> _Exercise_: Using the data below, work out how many lines contain "turned", and report only that number.

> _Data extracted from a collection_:
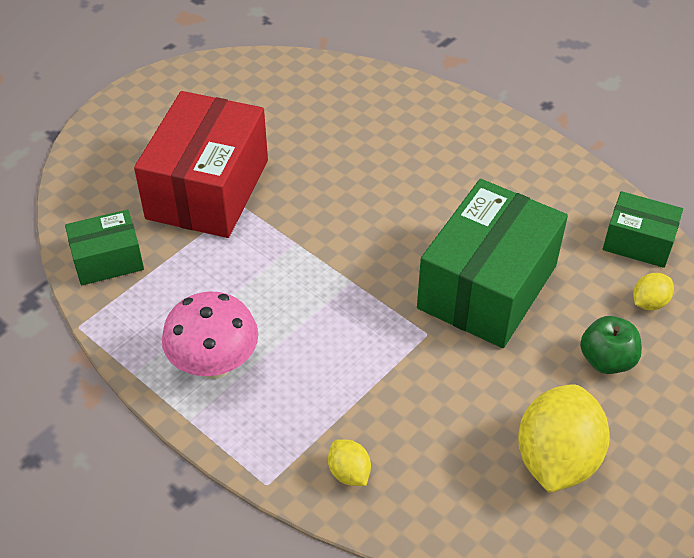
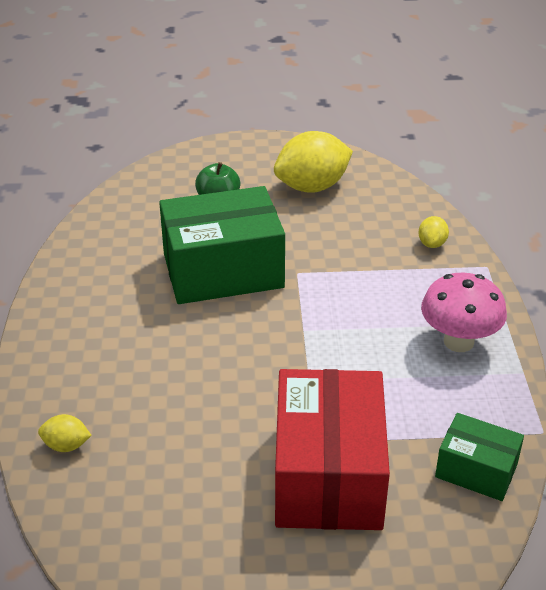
camera: 135 degrees left, 10 degrees down
(208, 189) = (328, 475): red box -> red box turned 60 degrees counterclockwise
(638, 242) = (95, 233): green box -> none
(649, 302) = (148, 207): yellow lemon -> yellow lemon (66, 445)

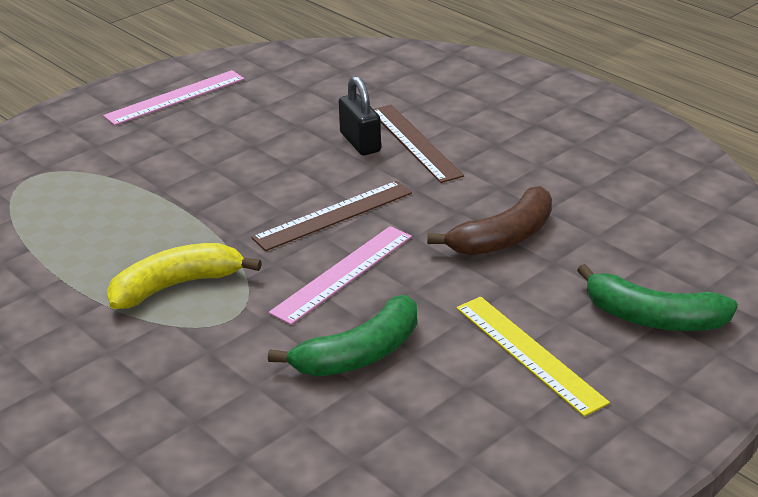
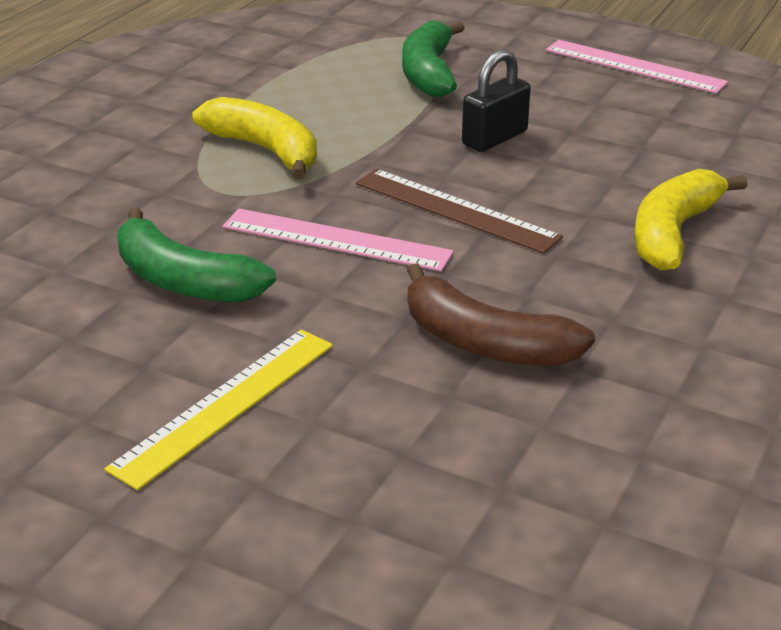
camera: 70 degrees right, 0 degrees up
(360, 142) = (637, 195): black padlock -> black padlock (494, 138)
(415, 142) = (673, 233): brown ruler -> yellow banana
(653, 318) = (353, 510): green banana -> green banana (429, 73)

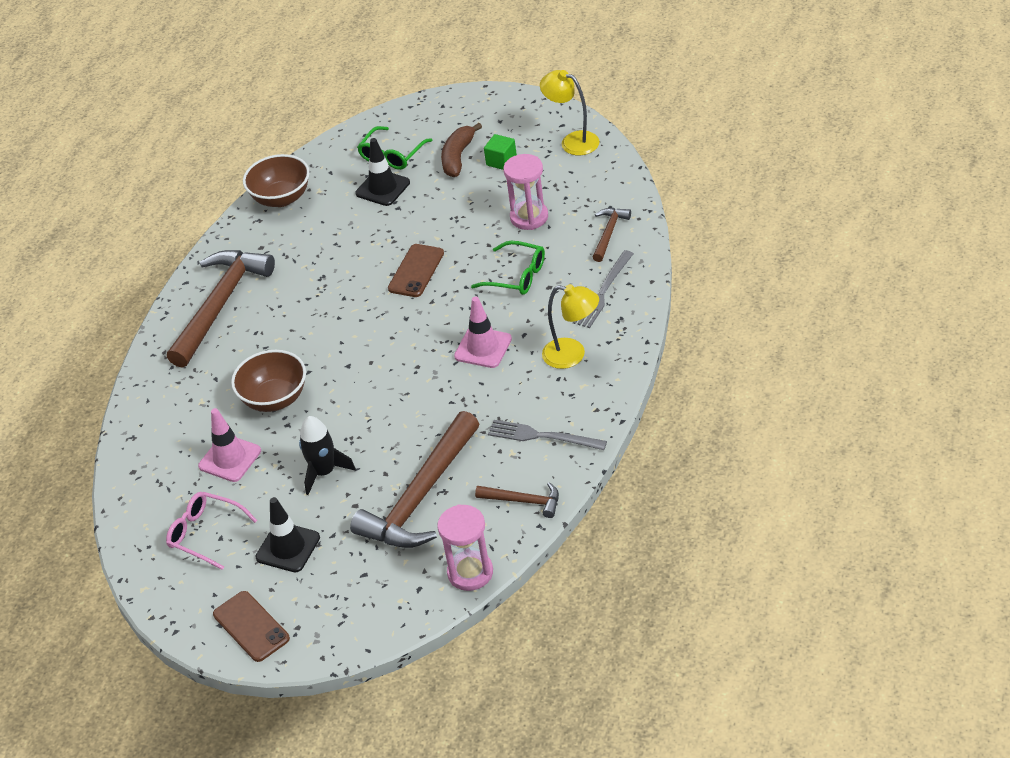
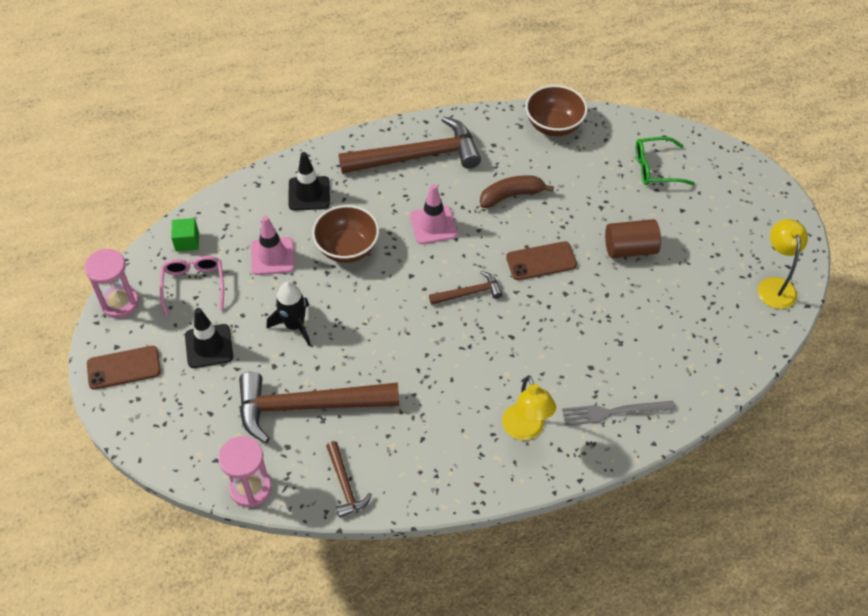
camera: 50 degrees right, 10 degrees up
(251, 626) = (124, 368): brown phone -> brown phone turned 60 degrees clockwise
(383, 188) = (614, 184): black traffic cone -> black traffic cone (309, 193)
(457, 209) = (630, 249): none -> brown cylinder
(458, 157) = (689, 214): brown banana -> brown banana (511, 196)
(483, 348) = (490, 358): pink traffic cone -> pink traffic cone (433, 225)
(501, 161) = (709, 247): green cube -> green cube (187, 242)
(516, 276) = (586, 336): green glasses -> none
(529, 217) = (659, 306): pink hourglass -> pink hourglass (120, 303)
(543, 436) = (422, 459): grey fork -> none
(609, 233) = (686, 377): brown hammer -> brown hammer (469, 293)

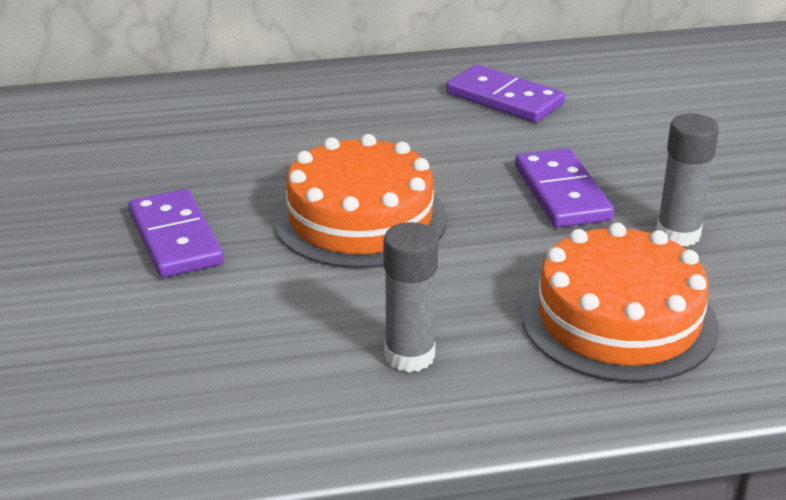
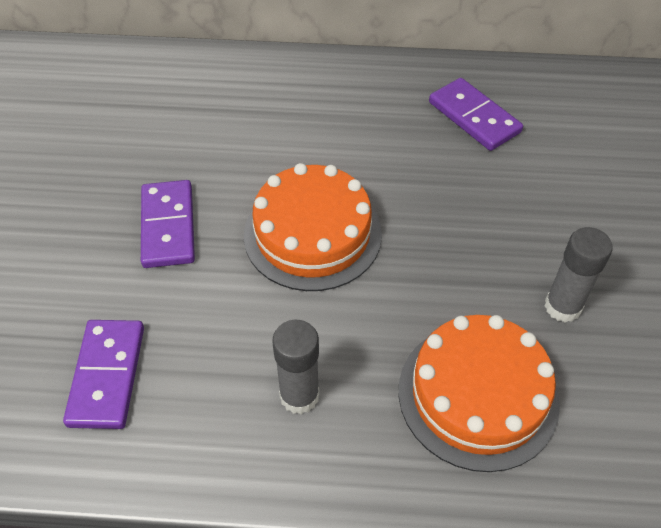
camera: 15 degrees right, 20 degrees up
(561, 193) = (482, 237): purple domino -> purple domino (107, 375)

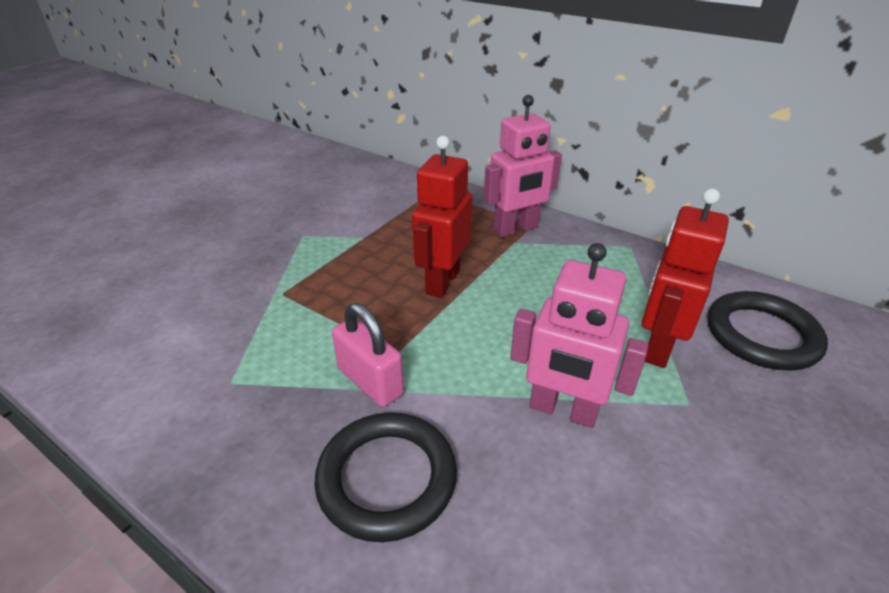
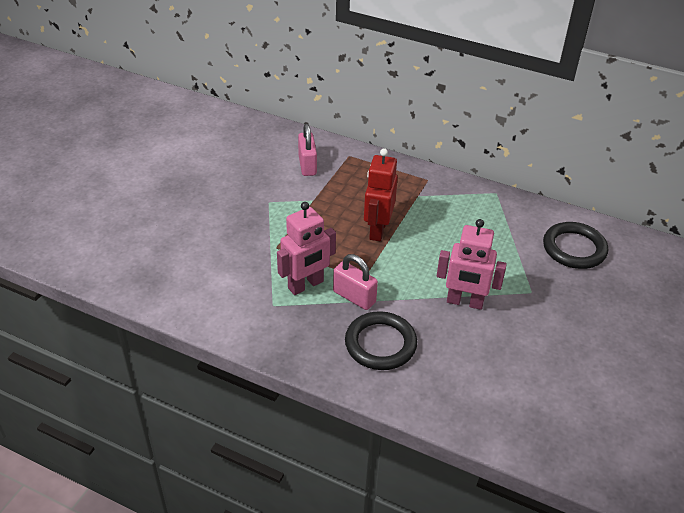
camera: 10 degrees left, 5 degrees up
(374, 198) = (307, 165): none -> pink padlock
(516, 229) = (417, 185): pink robot -> pink robot (306, 285)
(658, 346) = (514, 261): red robot -> none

> _Task result_: 2